PROBLEM STATEMENT
Rewrite all of the records with every "screenshot" changed to "snapshot" and everything else left the same.

** BEGIN **

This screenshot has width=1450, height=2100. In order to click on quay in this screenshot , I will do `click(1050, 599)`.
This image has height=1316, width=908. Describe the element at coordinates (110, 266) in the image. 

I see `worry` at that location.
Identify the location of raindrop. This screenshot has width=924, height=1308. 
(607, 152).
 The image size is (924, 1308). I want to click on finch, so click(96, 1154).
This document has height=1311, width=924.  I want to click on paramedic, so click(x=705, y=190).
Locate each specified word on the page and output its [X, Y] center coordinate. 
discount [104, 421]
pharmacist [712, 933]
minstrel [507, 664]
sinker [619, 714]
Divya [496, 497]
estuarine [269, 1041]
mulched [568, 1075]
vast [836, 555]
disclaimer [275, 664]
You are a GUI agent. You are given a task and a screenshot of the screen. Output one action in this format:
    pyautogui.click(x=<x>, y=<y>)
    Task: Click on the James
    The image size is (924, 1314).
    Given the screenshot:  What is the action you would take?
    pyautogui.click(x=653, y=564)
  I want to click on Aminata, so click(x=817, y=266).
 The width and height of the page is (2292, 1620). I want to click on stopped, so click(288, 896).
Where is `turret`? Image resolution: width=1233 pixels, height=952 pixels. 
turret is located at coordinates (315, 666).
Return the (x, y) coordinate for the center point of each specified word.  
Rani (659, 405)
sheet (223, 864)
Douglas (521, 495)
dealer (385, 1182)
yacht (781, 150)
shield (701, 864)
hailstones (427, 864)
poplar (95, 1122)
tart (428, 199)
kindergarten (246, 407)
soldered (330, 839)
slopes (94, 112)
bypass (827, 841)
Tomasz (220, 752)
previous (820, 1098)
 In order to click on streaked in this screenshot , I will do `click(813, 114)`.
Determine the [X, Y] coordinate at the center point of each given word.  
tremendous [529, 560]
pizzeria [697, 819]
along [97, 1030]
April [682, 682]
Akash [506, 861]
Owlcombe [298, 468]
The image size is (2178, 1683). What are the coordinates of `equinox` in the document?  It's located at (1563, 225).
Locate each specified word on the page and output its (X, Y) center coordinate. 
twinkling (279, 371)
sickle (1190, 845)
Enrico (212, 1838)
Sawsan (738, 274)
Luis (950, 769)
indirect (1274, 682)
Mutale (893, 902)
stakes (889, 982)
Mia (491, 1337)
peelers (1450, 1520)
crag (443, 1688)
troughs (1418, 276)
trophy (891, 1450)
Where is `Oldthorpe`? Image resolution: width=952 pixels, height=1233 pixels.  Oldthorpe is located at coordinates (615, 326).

** END **

ANSWER TO THIS PROBLEM
This snapshot has width=1450, height=2100. In order to click on quay in this snapshot , I will do `click(1050, 599)`.
This image has height=1316, width=908. Describe the element at coordinates (110, 266) in the image. 

I see `worry` at that location.
Identify the location of raindrop. This snapshot has width=924, height=1308. 
(607, 152).
 The image size is (924, 1308). I want to click on finch, so click(96, 1154).
This document has height=1311, width=924.  I want to click on paramedic, so click(x=705, y=190).
Locate each specified word on the page and output its [X, Y] center coordinate. 
discount [104, 421]
pharmacist [712, 933]
minstrel [507, 664]
sinker [619, 714]
Divya [496, 497]
estuarine [269, 1041]
mulched [568, 1075]
vast [836, 555]
disclaimer [275, 664]
You are a GUI agent. You are given a task and a snapshot of the screen. Output one action in this format:
    pyautogui.click(x=<x>, y=<y>)
    Task: Click on the James
    The image size is (924, 1314).
    Given the snapshot:  What is the action you would take?
    pyautogui.click(x=653, y=564)
  I want to click on Aminata, so click(x=817, y=266).
 The width and height of the page is (2292, 1620). I want to click on stopped, so click(288, 896).
Where is `turret`? Image resolution: width=1233 pixels, height=952 pixels. 
turret is located at coordinates (315, 666).
Return the (x, y) coordinate for the center point of each specified word.  
Rani (659, 405)
sheet (223, 864)
Douglas (521, 495)
dealer (385, 1182)
yacht (781, 150)
shield (701, 864)
hailstones (427, 864)
poplar (95, 1122)
tart (428, 199)
kindergarten (246, 407)
soldered (330, 839)
slopes (94, 112)
bypass (827, 841)
Tomasz (220, 752)
previous (820, 1098)
 In order to click on streaked in this snapshot , I will do `click(813, 114)`.
Determine the [X, Y] coordinate at the center point of each given word.  
tremendous [529, 560]
pizzeria [697, 819]
along [97, 1030]
April [682, 682]
Akash [506, 861]
Owlcombe [298, 468]
The image size is (2178, 1683). What are the coordinates of `equinox` in the document?  It's located at (1563, 225).
Locate each specified word on the page and output its (X, Y) center coordinate. 
twinkling (279, 371)
sickle (1190, 845)
Enrico (212, 1838)
Sawsan (738, 274)
Luis (950, 769)
indirect (1274, 682)
Mutale (893, 902)
stakes (889, 982)
Mia (491, 1337)
peelers (1450, 1520)
crag (443, 1688)
troughs (1418, 276)
trophy (891, 1450)
Where is `Oldthorpe`? Image resolution: width=952 pixels, height=1233 pixels.  Oldthorpe is located at coordinates (615, 326).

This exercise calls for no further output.